Exercise instructions → Return every line of the listing that includes the string "TRIG".
************
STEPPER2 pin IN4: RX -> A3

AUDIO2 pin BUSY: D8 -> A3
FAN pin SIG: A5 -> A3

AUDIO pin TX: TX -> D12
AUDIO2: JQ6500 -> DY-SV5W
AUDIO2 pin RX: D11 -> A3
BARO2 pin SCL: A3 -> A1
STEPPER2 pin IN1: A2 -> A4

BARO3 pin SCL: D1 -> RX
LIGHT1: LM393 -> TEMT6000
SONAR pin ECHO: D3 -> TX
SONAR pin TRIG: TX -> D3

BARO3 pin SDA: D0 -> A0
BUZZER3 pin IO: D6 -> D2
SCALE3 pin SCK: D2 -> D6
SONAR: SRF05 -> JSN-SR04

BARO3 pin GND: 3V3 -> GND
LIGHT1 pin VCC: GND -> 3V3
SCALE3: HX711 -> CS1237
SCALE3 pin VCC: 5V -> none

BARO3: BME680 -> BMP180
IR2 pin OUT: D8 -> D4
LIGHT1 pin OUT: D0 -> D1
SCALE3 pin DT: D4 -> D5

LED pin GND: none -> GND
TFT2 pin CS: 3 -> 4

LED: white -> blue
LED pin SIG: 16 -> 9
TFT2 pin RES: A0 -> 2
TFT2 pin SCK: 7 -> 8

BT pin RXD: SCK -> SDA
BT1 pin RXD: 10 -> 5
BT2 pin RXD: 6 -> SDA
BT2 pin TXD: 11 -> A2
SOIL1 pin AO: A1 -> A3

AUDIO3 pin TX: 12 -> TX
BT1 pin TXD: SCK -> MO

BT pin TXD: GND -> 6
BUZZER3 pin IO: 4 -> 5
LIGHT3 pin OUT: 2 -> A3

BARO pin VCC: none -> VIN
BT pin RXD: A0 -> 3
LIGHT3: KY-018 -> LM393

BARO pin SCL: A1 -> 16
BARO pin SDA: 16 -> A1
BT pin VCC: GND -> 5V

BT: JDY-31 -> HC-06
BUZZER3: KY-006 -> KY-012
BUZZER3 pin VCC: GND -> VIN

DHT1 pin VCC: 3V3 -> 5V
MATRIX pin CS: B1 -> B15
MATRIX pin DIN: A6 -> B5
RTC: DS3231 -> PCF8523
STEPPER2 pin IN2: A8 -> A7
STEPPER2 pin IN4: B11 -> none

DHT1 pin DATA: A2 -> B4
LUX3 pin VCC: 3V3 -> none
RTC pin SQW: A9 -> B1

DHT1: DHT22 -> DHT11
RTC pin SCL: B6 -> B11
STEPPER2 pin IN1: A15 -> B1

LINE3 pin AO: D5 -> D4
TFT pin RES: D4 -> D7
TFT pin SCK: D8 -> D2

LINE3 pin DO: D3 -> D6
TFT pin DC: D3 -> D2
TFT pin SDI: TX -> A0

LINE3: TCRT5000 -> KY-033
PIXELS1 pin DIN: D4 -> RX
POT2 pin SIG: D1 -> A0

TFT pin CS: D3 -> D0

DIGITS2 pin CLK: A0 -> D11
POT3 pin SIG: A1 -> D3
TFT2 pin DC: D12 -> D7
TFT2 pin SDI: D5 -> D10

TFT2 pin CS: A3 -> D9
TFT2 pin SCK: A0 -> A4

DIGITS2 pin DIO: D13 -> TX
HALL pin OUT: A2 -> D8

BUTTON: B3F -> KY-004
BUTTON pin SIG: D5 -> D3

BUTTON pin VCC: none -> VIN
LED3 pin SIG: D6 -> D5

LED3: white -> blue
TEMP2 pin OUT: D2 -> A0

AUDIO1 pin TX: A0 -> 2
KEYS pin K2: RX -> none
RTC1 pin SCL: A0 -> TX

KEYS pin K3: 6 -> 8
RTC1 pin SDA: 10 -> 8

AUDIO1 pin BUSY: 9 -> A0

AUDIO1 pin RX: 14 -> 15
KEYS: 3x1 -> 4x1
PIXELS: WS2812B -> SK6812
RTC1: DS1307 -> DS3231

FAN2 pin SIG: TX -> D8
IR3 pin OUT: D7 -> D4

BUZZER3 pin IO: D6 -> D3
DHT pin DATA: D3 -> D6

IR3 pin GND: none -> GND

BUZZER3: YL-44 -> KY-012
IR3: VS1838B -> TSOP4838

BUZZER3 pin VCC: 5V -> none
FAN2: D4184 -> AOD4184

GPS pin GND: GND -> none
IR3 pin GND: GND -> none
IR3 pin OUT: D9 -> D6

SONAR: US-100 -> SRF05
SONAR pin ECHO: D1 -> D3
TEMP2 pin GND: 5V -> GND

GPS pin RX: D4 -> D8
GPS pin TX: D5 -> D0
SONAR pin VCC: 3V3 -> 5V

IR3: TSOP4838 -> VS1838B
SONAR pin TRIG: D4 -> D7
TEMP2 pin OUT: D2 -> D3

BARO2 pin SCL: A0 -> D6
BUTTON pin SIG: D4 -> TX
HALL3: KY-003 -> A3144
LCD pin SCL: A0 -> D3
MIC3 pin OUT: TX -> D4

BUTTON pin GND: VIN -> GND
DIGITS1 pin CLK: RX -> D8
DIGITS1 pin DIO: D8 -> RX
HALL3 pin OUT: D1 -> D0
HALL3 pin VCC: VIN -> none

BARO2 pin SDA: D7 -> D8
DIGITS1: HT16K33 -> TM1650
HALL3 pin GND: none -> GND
************
Result →
SONAR pin TRIG: TX -> D3
SONAR pin TRIG: D4 -> D7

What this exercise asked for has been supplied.